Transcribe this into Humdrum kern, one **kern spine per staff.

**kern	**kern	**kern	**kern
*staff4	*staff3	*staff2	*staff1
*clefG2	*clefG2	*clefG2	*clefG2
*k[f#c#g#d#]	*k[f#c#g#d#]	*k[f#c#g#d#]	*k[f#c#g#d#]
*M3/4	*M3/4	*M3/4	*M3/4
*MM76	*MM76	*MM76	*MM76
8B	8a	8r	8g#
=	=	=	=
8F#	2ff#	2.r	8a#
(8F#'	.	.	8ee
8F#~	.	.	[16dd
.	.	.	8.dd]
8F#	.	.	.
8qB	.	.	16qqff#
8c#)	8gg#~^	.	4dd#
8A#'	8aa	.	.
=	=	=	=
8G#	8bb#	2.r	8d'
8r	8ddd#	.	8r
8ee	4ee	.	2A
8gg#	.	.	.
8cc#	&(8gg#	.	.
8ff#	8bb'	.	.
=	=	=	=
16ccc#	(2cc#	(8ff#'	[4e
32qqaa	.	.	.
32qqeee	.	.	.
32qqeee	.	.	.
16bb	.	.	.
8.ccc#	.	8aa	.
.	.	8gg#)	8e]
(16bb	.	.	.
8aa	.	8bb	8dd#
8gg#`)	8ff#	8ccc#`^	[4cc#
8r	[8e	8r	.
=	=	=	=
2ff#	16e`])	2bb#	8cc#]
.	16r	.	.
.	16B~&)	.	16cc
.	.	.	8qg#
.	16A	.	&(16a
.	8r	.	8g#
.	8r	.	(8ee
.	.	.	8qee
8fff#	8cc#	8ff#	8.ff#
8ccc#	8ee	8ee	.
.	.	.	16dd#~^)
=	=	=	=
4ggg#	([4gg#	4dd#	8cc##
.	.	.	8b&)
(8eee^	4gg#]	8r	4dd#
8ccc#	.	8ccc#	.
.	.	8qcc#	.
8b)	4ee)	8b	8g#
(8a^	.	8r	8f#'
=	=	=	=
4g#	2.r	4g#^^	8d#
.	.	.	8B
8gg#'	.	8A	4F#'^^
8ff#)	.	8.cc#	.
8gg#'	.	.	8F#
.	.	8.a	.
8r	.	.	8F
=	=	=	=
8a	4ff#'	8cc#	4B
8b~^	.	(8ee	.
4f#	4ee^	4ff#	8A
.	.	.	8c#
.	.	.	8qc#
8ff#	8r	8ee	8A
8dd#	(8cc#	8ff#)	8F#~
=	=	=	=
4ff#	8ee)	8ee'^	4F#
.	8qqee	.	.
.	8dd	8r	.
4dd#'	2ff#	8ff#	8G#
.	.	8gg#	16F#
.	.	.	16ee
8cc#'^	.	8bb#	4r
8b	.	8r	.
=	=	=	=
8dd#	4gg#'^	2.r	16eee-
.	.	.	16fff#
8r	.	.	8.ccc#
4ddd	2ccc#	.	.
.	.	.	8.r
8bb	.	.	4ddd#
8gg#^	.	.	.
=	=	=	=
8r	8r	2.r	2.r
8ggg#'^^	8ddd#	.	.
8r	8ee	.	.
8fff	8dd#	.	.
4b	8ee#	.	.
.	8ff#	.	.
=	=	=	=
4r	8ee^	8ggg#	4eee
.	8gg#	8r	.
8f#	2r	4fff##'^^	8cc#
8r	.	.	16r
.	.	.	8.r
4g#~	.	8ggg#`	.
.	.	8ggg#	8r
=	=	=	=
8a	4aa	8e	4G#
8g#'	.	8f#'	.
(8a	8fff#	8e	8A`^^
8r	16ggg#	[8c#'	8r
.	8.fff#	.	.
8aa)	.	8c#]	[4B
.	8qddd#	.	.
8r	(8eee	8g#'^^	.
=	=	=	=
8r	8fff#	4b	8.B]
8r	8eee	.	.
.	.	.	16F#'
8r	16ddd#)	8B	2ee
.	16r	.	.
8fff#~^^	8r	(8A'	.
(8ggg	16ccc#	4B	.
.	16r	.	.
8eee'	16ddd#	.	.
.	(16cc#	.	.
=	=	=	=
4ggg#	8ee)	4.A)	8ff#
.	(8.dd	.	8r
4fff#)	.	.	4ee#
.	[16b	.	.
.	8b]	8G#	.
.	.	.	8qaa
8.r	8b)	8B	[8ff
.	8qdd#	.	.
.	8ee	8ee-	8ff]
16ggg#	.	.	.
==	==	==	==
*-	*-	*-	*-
|---|
ИНСТРУКЦИЯ К ЗАДАНИЮ :: Соберите все строки листинга выше, в которых встречается строка «kern». Регистр букв учитывается.

ПИСЬМЕННЫЙ ОТВЕТ ::
Transcribe this into Humdrum kern, one **kern spine per staff.
**kern	**kern	**kern	**kern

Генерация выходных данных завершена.